> **TASK GOAL**: Pull out all lines from the listing below in which the word "cupcake" appears.

> **GIVEN ENTRIES**:
-- Opening Marker --

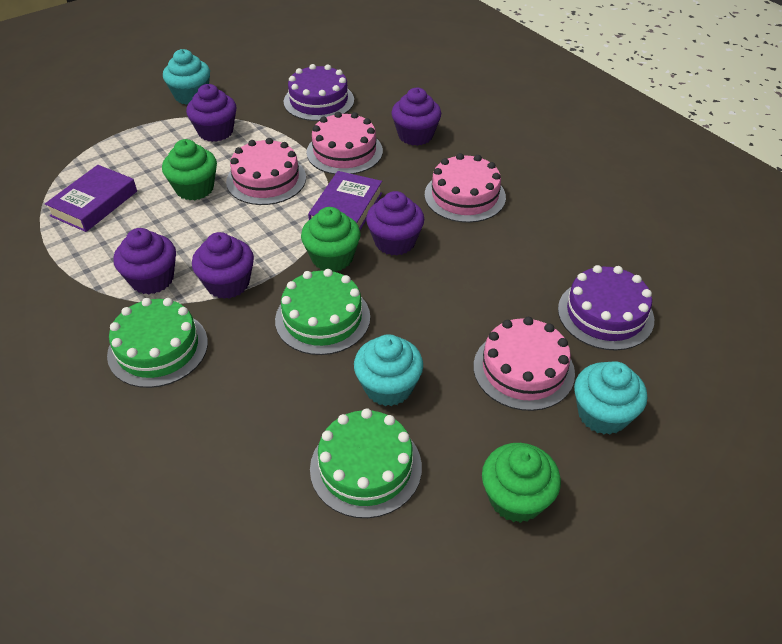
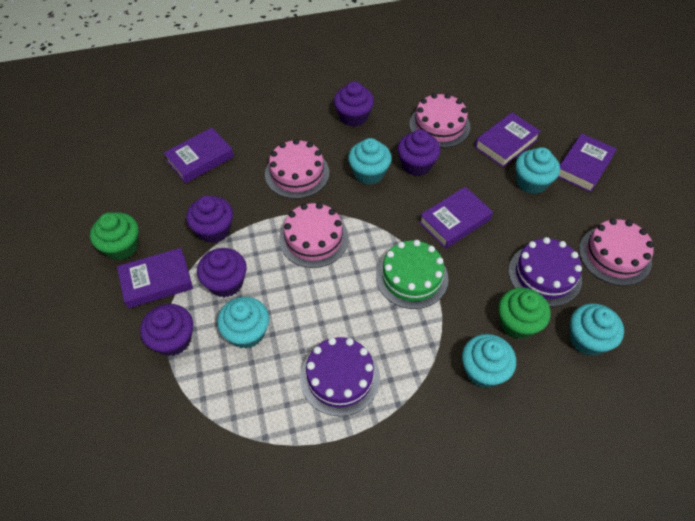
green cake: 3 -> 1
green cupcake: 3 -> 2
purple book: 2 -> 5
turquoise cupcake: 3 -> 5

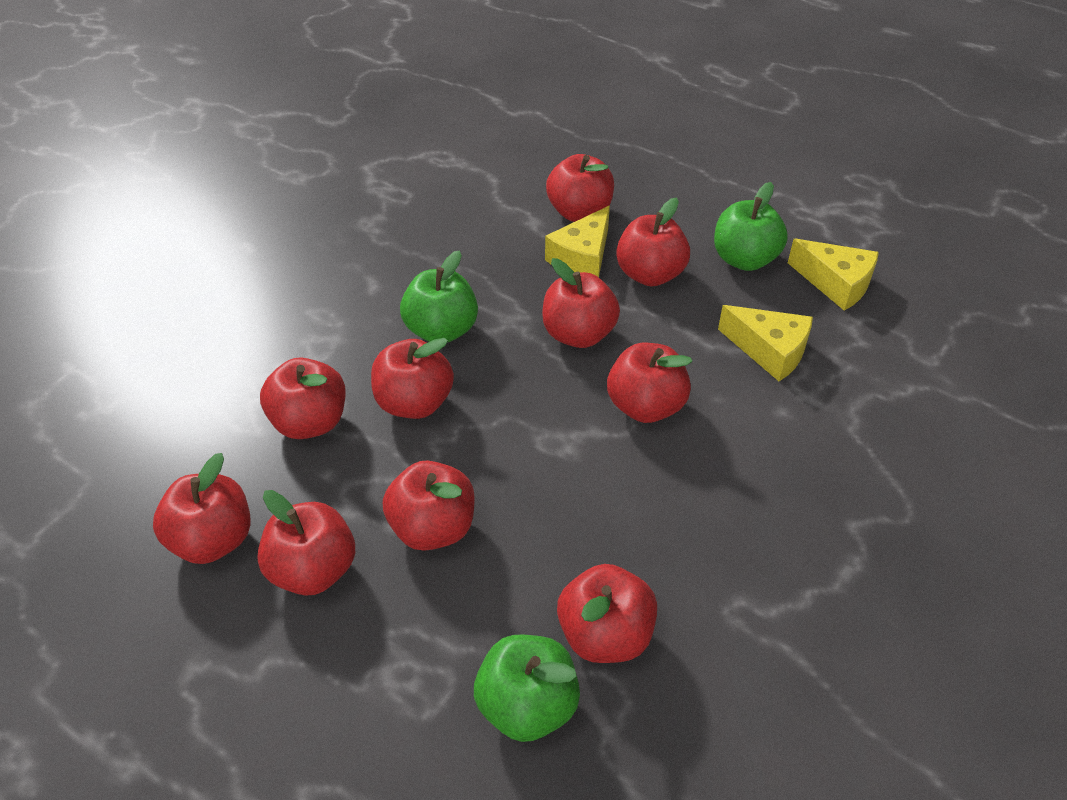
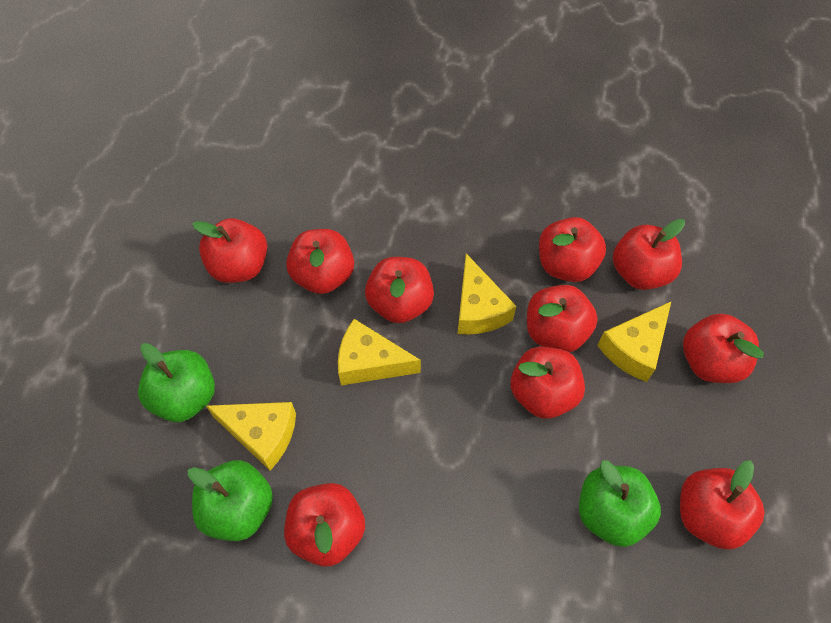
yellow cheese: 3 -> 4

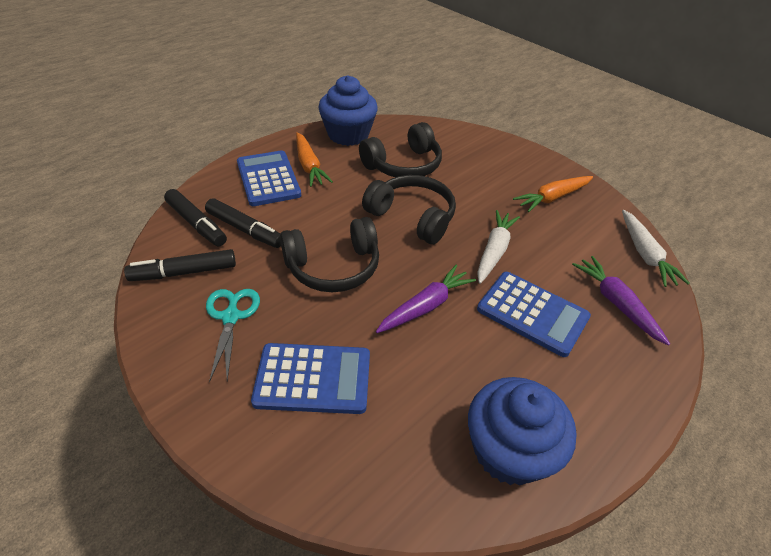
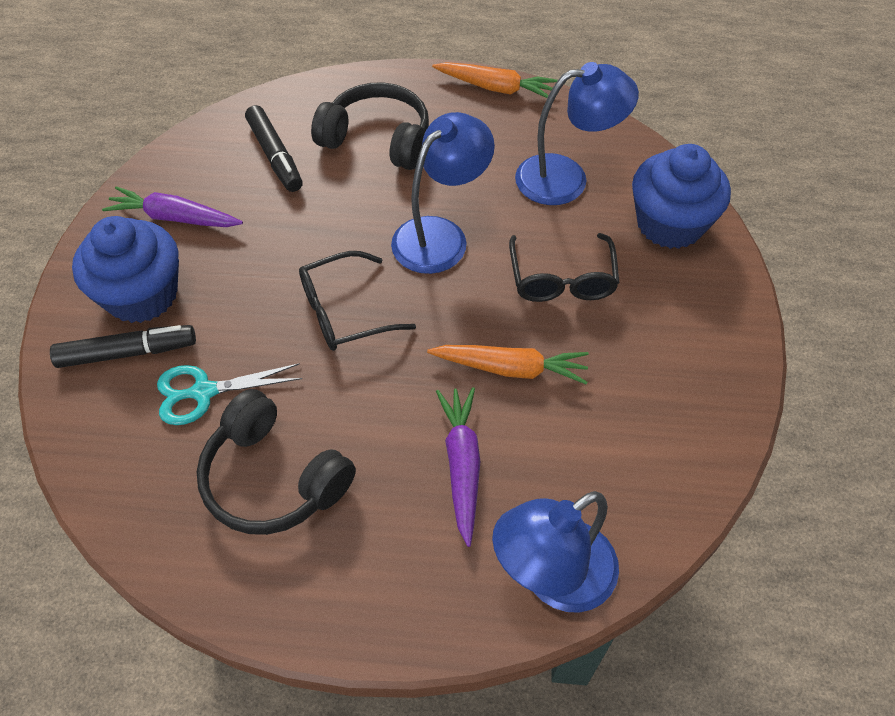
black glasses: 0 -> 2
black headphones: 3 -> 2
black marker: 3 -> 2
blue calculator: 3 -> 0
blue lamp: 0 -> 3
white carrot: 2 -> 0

-- Closing Marker --
-- Opening Marker --

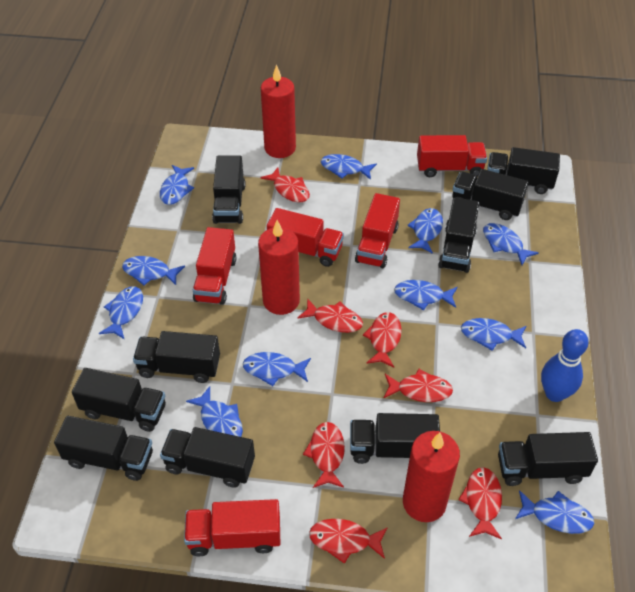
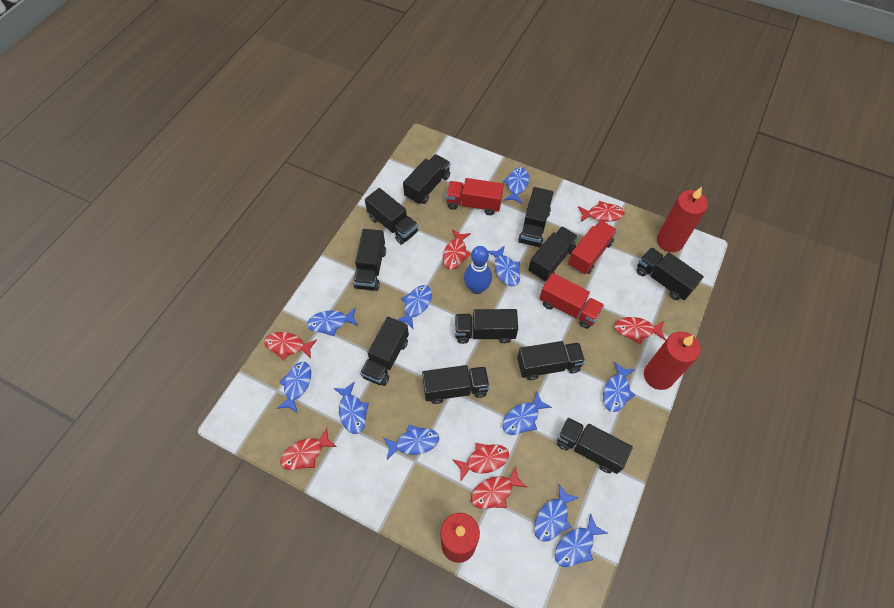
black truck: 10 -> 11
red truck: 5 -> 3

-- Closing Marker --
-- Opening Marker --

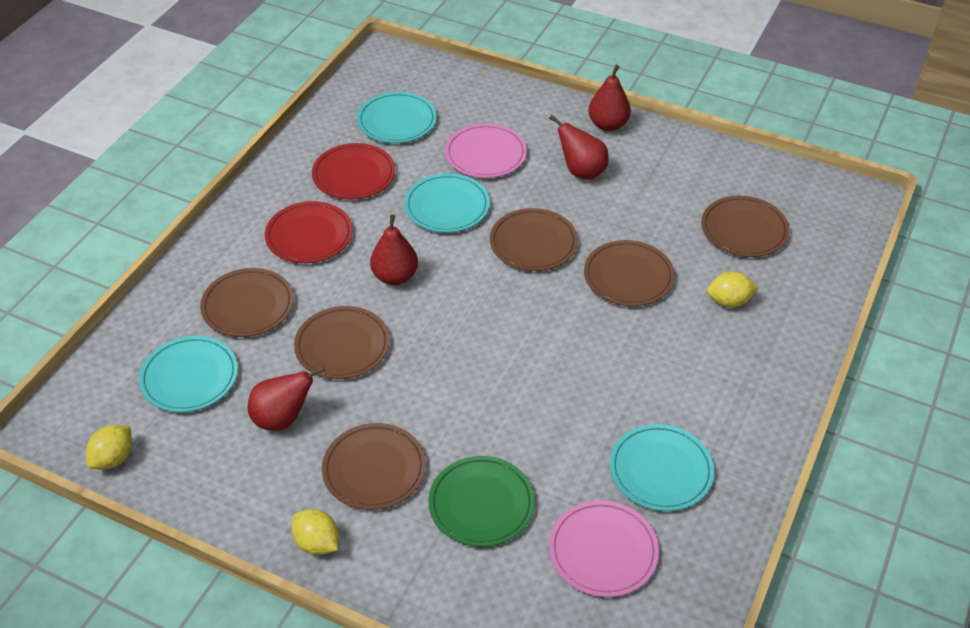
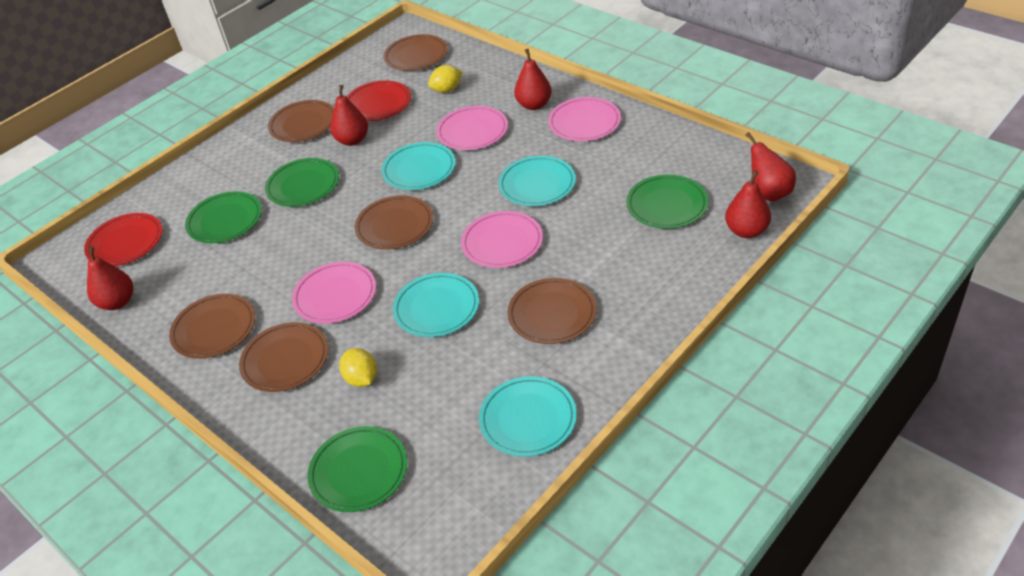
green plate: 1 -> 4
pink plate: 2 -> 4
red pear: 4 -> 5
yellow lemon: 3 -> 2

-- Closing Marker --

> **ANSWER FOR THIS EXERCISE**:
green cupcake: 3 -> 2
turquoise cupcake: 3 -> 5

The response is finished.